───── Available data ─────

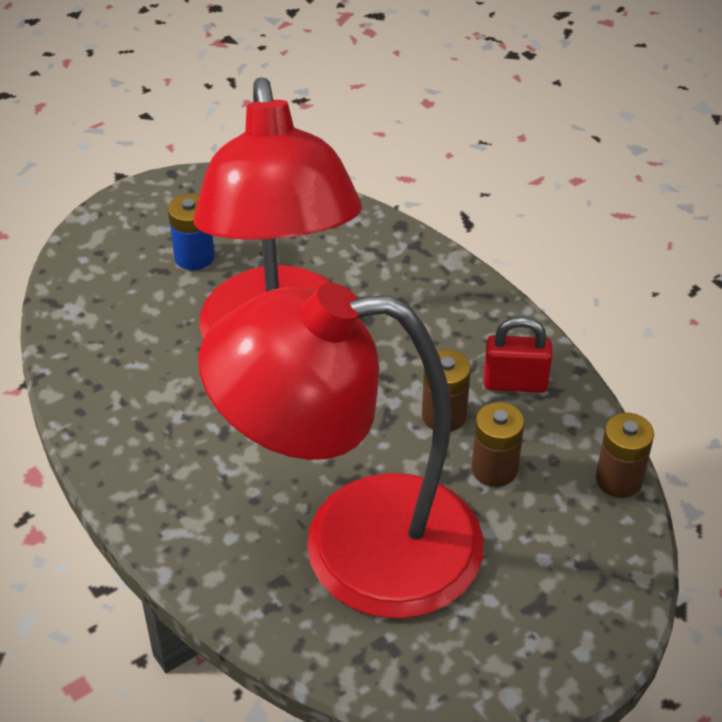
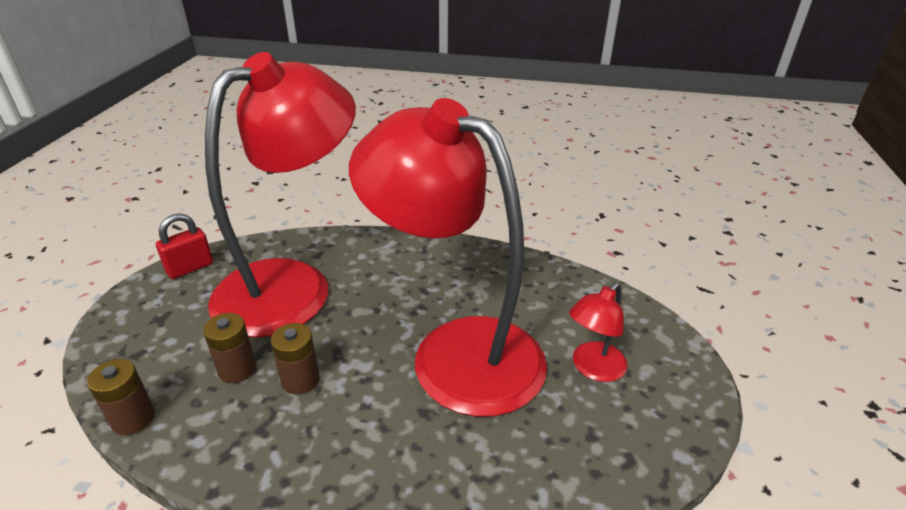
camera: 135 degrees right, 10 degrees down
(194, 257) = (592, 368): blue battery -> red lamp
(515, 383) = (263, 439): red padlock -> red padlock (190, 268)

─────

**Required action**
Every line above is to be written out unchanged, with the pictures omitted.

**Answer space**
camera: 135 degrees right, 10 degrees down
(194, 257) = (592, 368): blue battery -> red lamp
(515, 383) = (263, 439): red padlock -> red padlock (190, 268)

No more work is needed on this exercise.